# [Problem description]
Return exactly the span of lines in the following data that opens with the line containing "yellow_vevikufo (no. 2 from left) top right" and closes with the line containing "grey_zimesolon (no. 4 from left) middle right". Include nothing else.

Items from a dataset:

----------

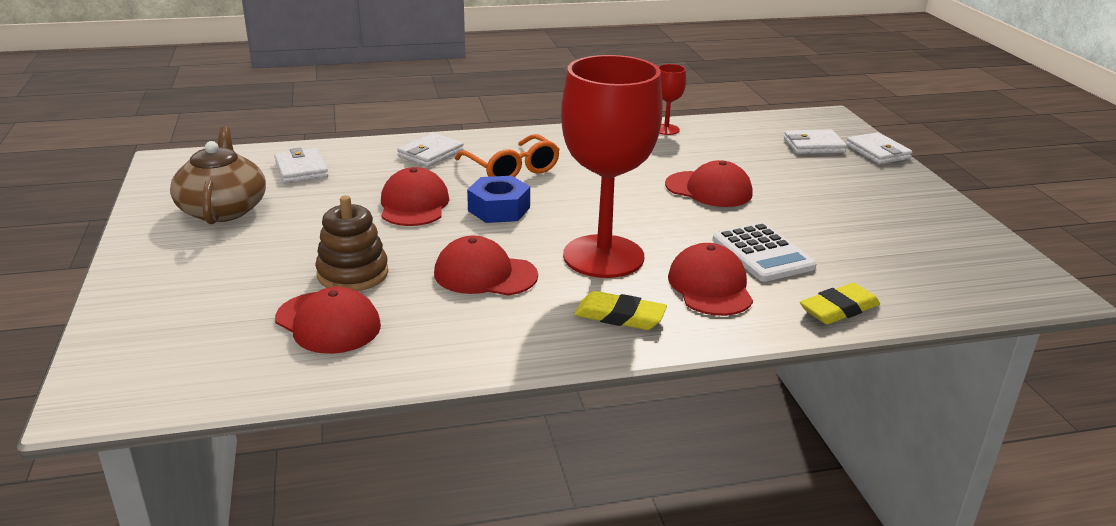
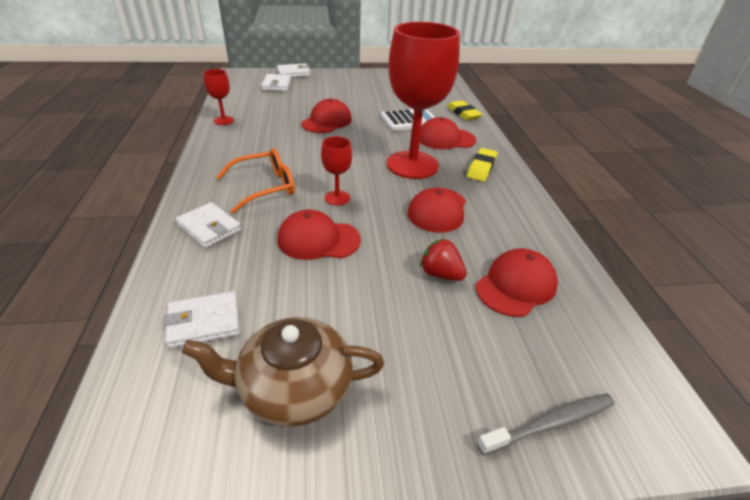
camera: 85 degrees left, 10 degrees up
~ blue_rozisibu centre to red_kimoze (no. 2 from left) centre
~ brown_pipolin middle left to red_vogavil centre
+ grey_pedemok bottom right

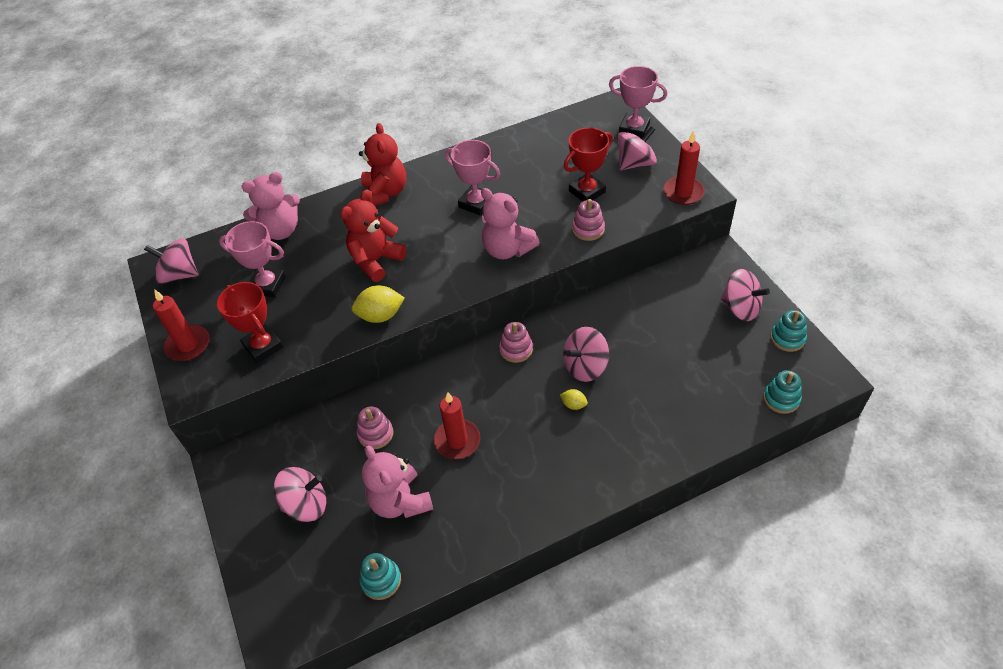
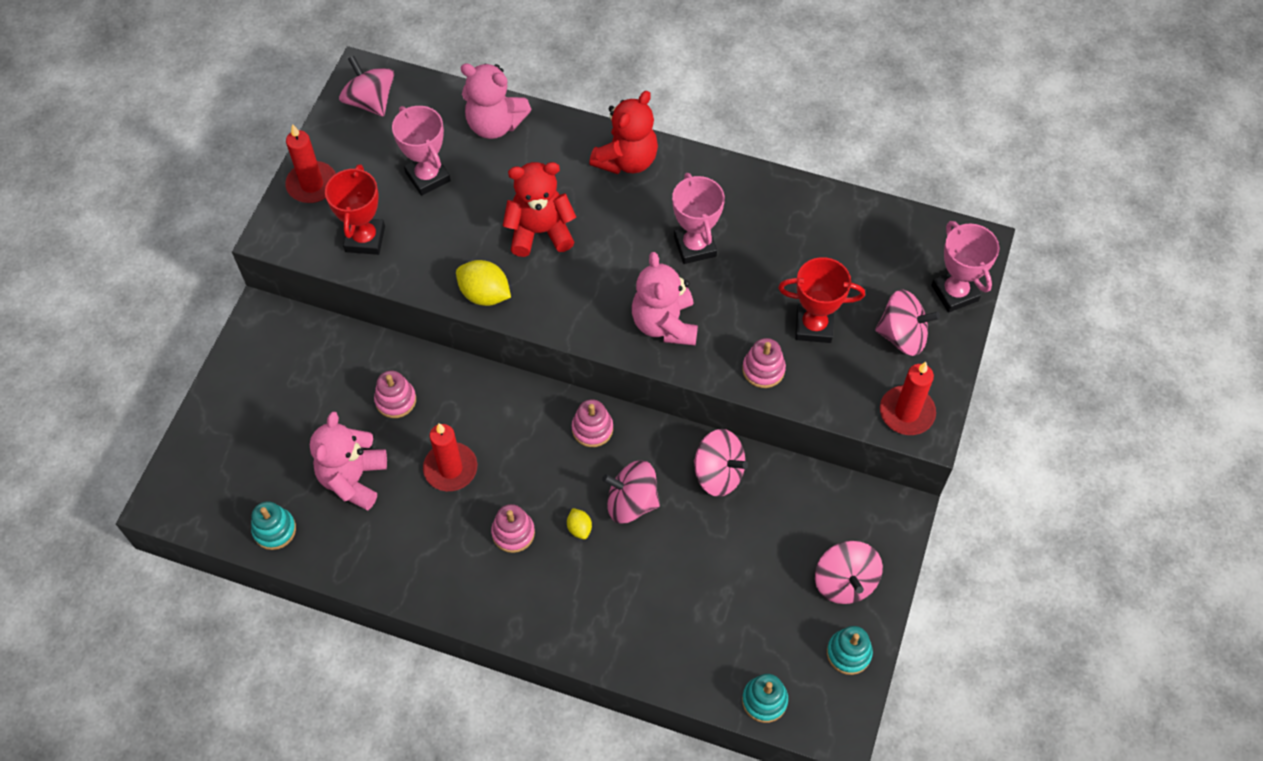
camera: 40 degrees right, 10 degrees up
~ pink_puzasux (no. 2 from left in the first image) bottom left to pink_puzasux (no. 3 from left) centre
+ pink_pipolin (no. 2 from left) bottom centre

----------

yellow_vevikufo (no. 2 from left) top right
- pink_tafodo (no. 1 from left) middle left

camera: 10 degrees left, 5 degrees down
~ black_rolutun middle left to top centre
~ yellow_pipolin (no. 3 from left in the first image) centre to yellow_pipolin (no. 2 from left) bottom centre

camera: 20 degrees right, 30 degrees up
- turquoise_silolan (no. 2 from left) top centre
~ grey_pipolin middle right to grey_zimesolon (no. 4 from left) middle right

----------

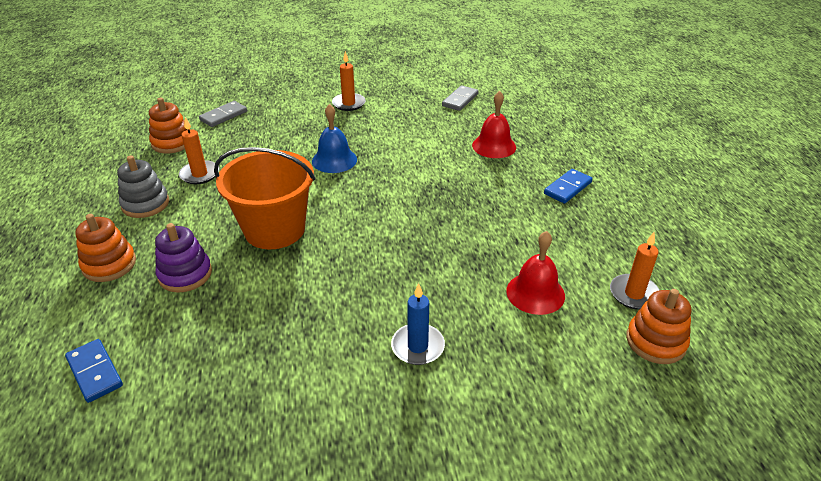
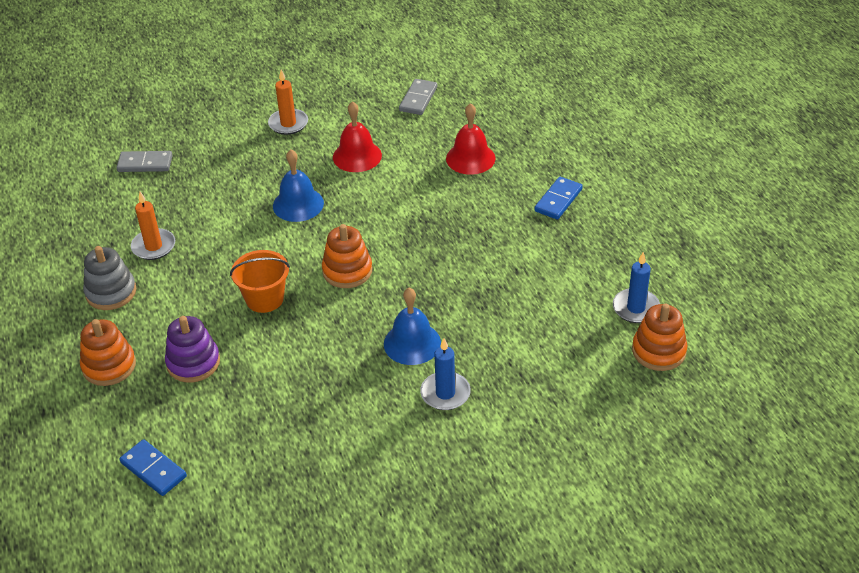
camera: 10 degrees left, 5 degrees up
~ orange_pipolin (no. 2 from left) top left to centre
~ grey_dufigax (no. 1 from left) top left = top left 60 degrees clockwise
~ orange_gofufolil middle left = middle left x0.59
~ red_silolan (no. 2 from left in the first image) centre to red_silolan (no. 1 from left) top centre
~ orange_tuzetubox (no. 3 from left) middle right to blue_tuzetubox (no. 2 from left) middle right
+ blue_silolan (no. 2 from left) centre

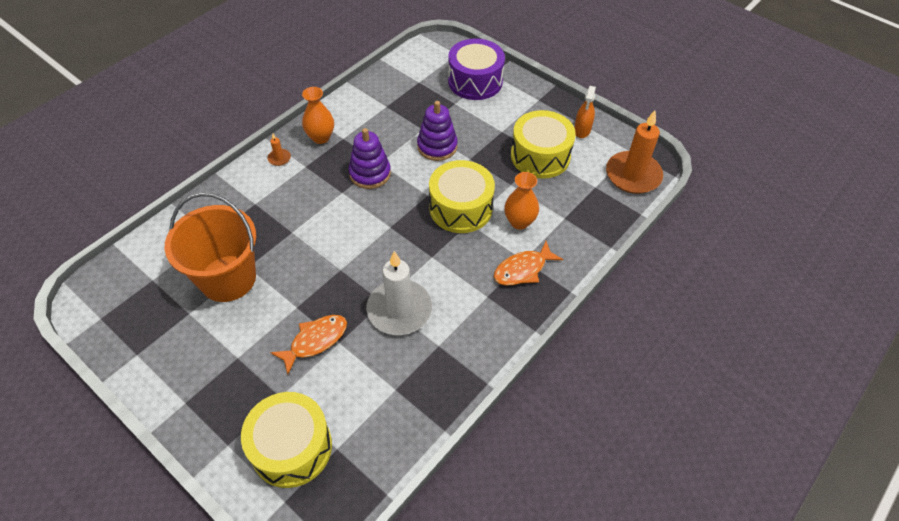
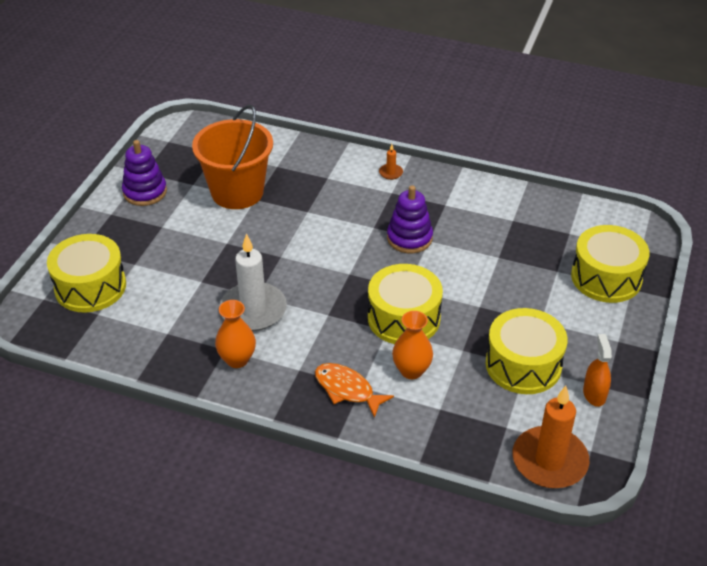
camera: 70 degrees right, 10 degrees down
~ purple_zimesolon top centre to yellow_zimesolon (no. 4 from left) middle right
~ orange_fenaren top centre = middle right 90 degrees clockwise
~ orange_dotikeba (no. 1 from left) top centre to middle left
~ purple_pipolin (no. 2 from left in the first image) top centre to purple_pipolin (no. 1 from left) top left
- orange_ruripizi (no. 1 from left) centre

----------

# [Response]
yellow_vevikufo (no. 2 from left) top right
- pink_tafodo (no. 1 from left) middle left

camera: 10 degrees left, 5 degrees down
~ black_rolutun middle left to top centre
~ yellow_pipolin (no. 3 from left in the first image) centre to yellow_pipolin (no. 2 from left) bottom centre

camera: 20 degrees right, 30 degrees up
- turquoise_silolan (no. 2 from left) top centre
~ grey_pipolin middle right to grey_zimesolon (no. 4 from left) middle right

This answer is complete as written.